=== EXERCISE OBJECTIVE ===
Transcribe each entry exactly, without pictures.

=== Picture regions with boundary coordinates ===

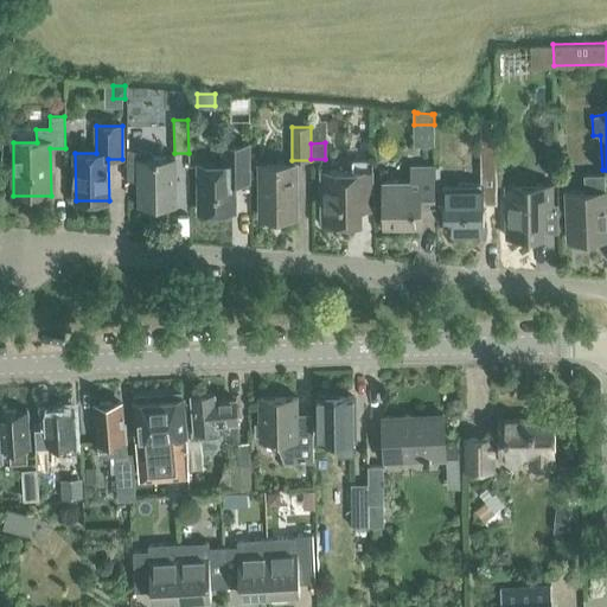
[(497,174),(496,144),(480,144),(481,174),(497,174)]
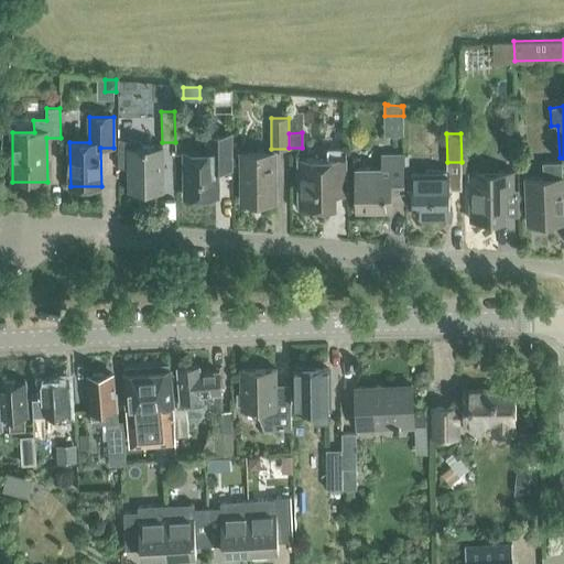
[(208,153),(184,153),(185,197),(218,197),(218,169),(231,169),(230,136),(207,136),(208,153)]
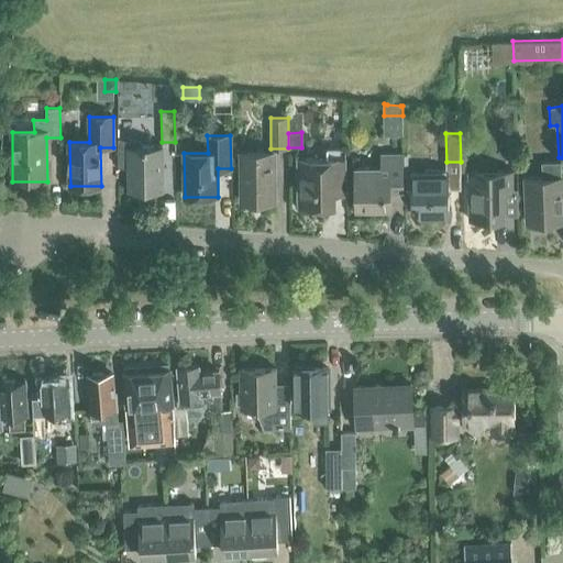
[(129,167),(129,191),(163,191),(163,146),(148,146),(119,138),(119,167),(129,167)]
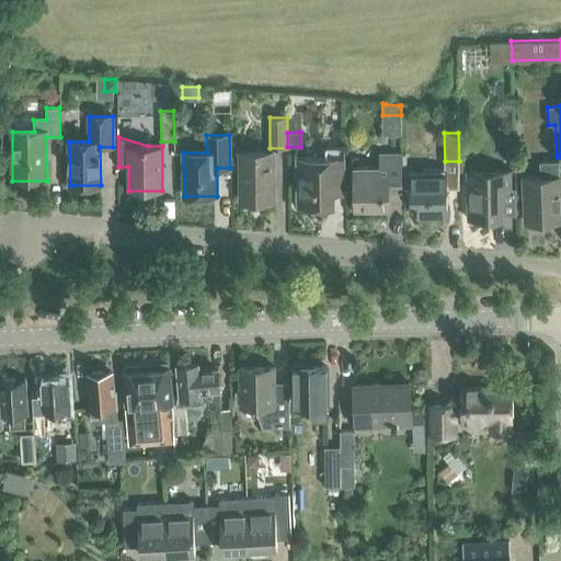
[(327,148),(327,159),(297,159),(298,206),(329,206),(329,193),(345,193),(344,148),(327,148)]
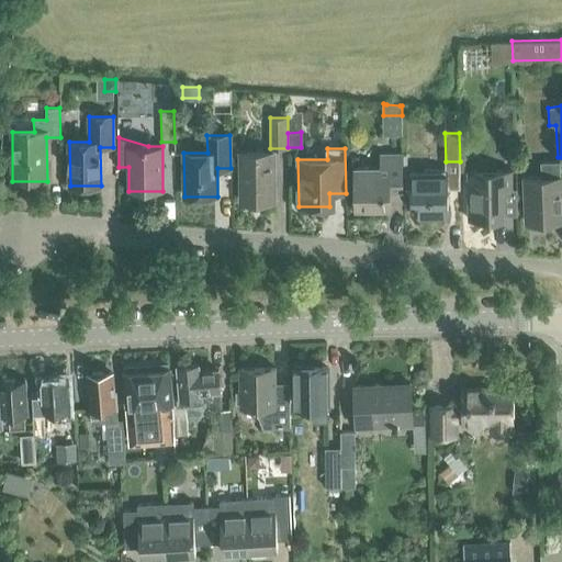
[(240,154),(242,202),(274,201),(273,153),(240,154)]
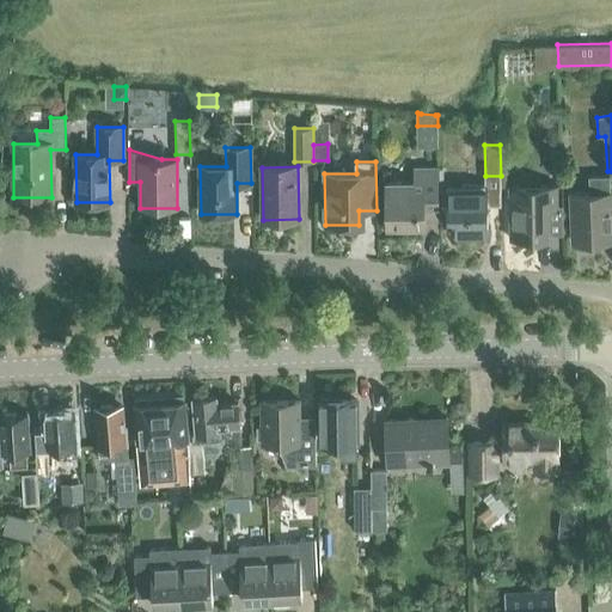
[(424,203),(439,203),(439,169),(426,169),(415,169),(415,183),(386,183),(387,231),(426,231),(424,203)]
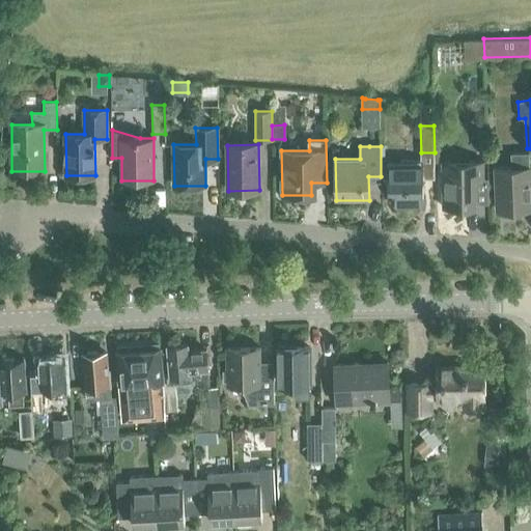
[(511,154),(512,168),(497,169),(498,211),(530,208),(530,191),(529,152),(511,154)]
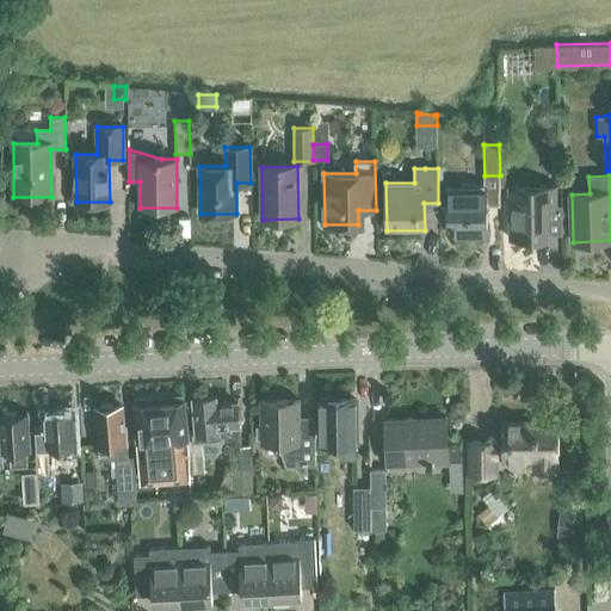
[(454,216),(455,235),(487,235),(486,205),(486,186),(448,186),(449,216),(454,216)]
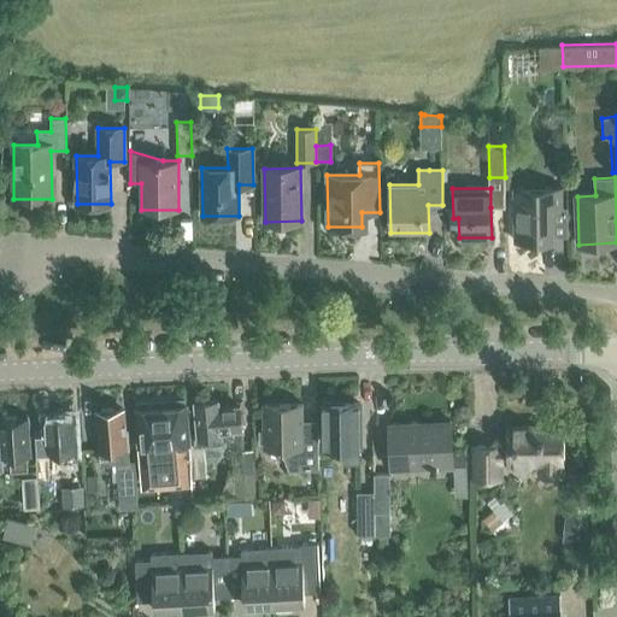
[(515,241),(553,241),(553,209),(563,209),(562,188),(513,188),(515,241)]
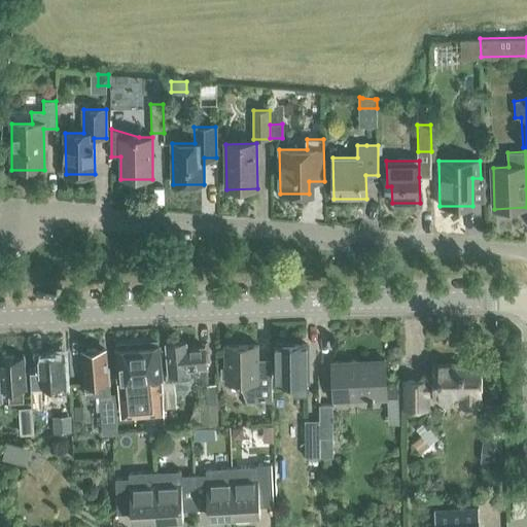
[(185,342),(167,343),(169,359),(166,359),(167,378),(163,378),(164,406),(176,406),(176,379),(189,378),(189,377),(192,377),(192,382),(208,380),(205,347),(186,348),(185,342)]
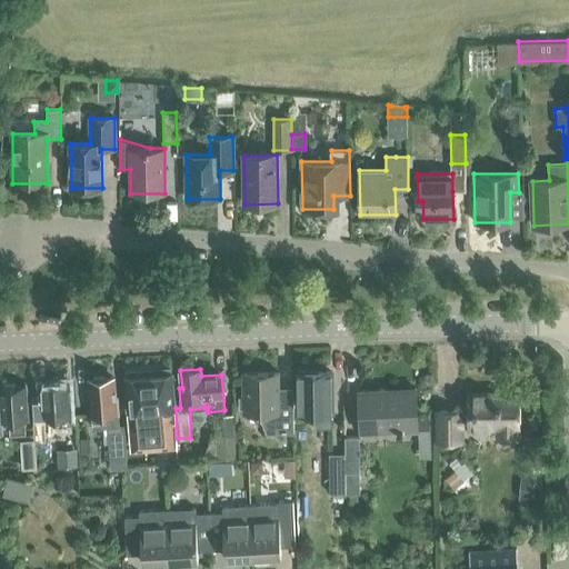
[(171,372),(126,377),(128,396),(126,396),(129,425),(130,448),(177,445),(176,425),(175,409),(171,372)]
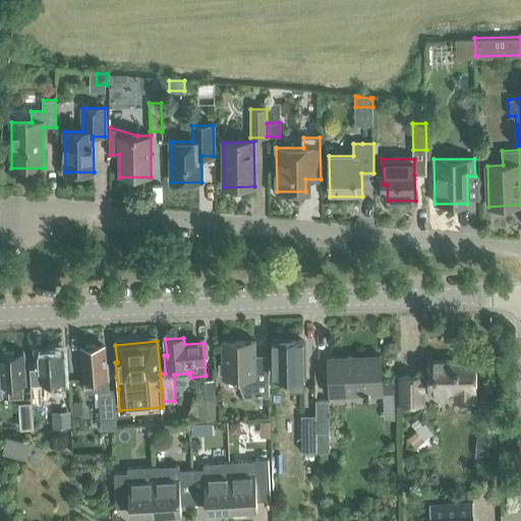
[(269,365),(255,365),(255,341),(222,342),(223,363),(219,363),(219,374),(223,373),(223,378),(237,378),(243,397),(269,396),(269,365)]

=== SOLUTION ===
[(497,174),(496,144),(480,144),(481,174),(497,174)]
[(208,153),(184,153),(185,197),(218,197),(218,169),(231,169),(230,136),(207,136),(208,153)]
[(129,167),(129,191),(163,191),(163,146),(148,146),(119,138),(119,167),(129,167)]
[(327,148),(327,159),(297,159),(298,206),(329,206),(329,193),(345,193),(344,148),(327,148)]
[(240,154),(242,202),(274,201),(273,153),(240,154)]
[(424,203),(439,203),(439,169),(426,169),(415,169),(415,183),(386,183),(387,231),(426,231),(424,203)]
[(511,154),(512,168),(497,169),(498,211),(530,208),(530,191),(529,152),(511,154)]
[(454,216),(455,235),(487,235),(486,205),(486,186),(448,186),(449,216),(454,216)]
[(515,241),(553,241),(553,209),(563,209),(562,188),(513,188),(515,241)]
[(185,342),(167,343),(169,359),(166,359),(167,378),(163,378),(164,406),(176,406),(176,379),(189,378),(189,377),(192,377),(192,382),(208,380),(205,347),(186,348),(185,342)]
[(171,372),(126,377),(128,396),(126,396),(129,425),(130,448),(177,445),(176,425),(175,409),(171,372)]
[(269,365),(255,365),(255,341),(222,342),(223,363),(219,363),(219,374),(223,373),(223,378),(237,378),(243,397),(269,396),(269,365)]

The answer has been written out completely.